(Stored records)
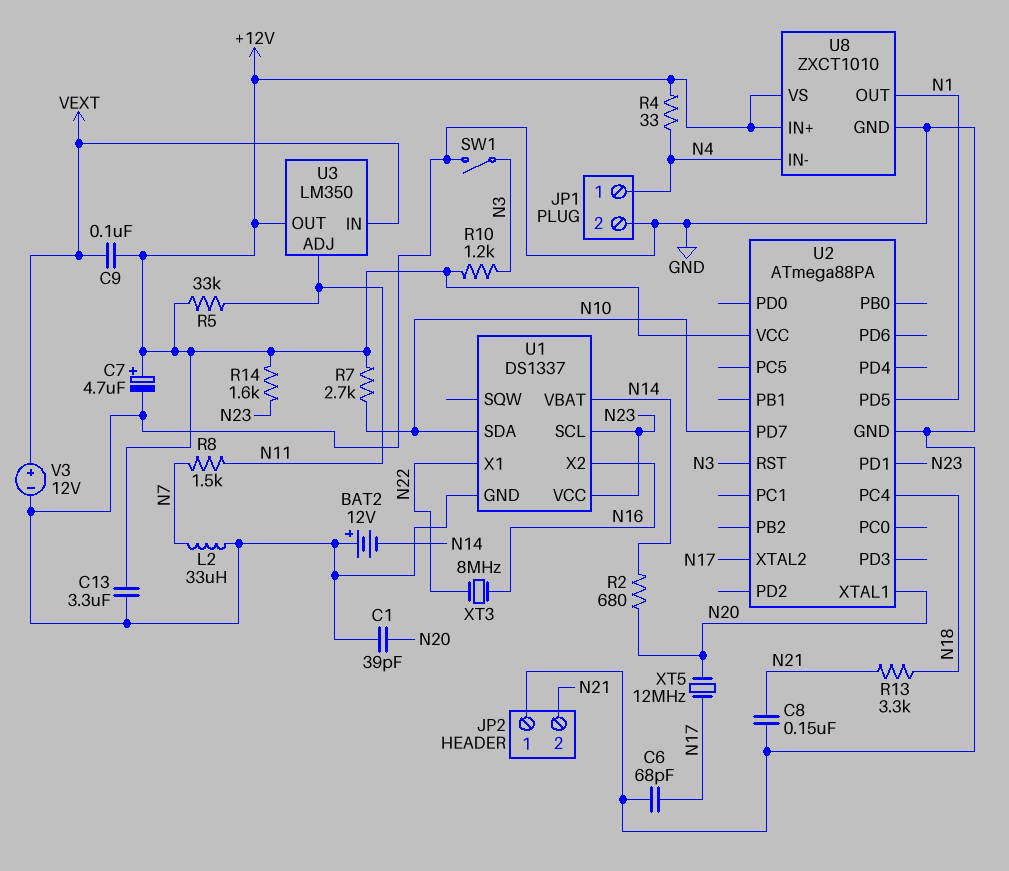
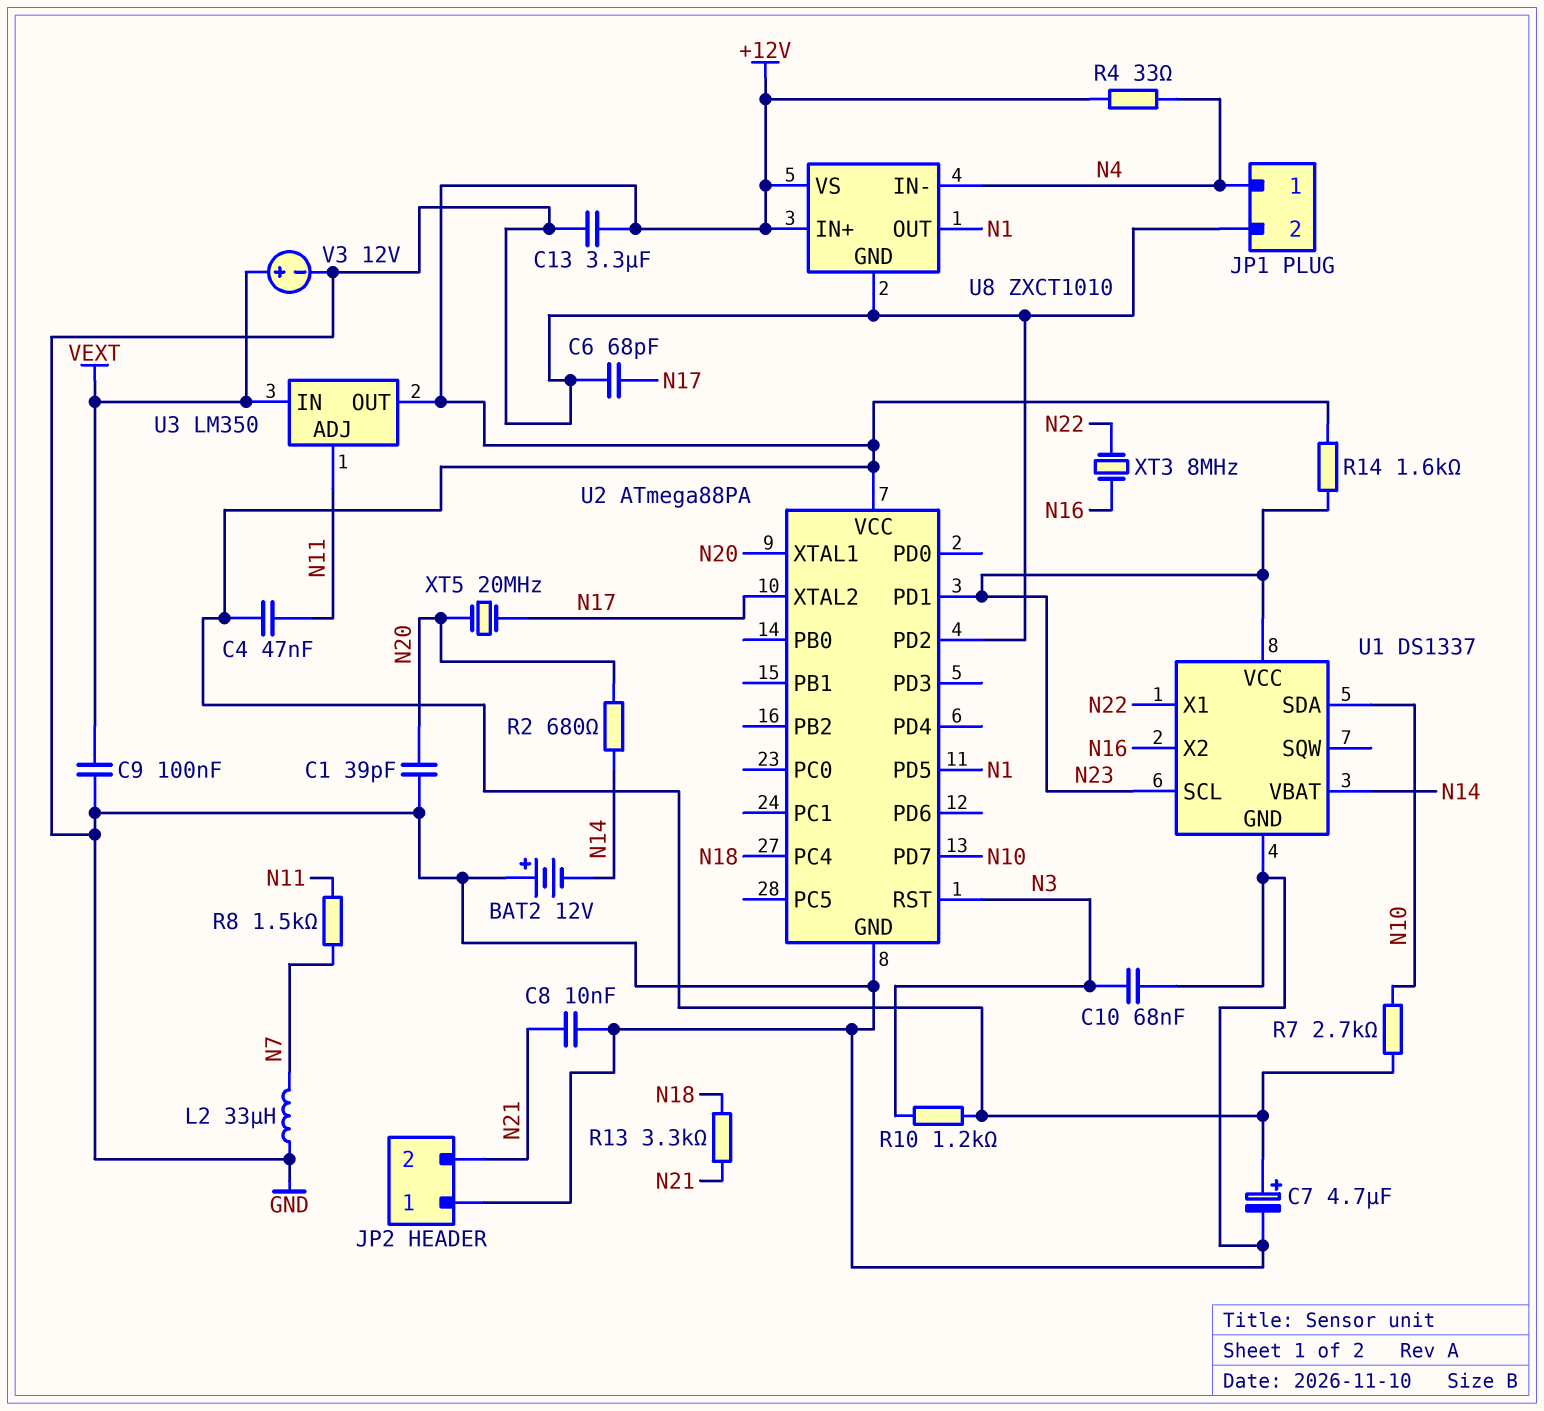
C4: none -> 47nF (+12V, N11)
C8: 150nF (GND, N21) -> 10nF (GND, N21)
C9: 100nF (+12V, VEXT) -> 100nF (GND, VEXT)
C10: none -> 68nF (GND, N3)
R5: 33k (+12V, N11) -> none
SW1: switch (GND, N3) -> none
U2 pin PD2: none -> GND
XT5: 12MHz (N17, N20) -> 20MHz (N17, N20)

» Instructions to follow
Set down exactly the line with "SW1: switch (GND, N3) -> none" and each line after it up to the end of the records, adding nothing.

» Exercise output
SW1: switch (GND, N3) -> none
U2 pin PD2: none -> GND
XT5: 12MHz (N17, N20) -> 20MHz (N17, N20)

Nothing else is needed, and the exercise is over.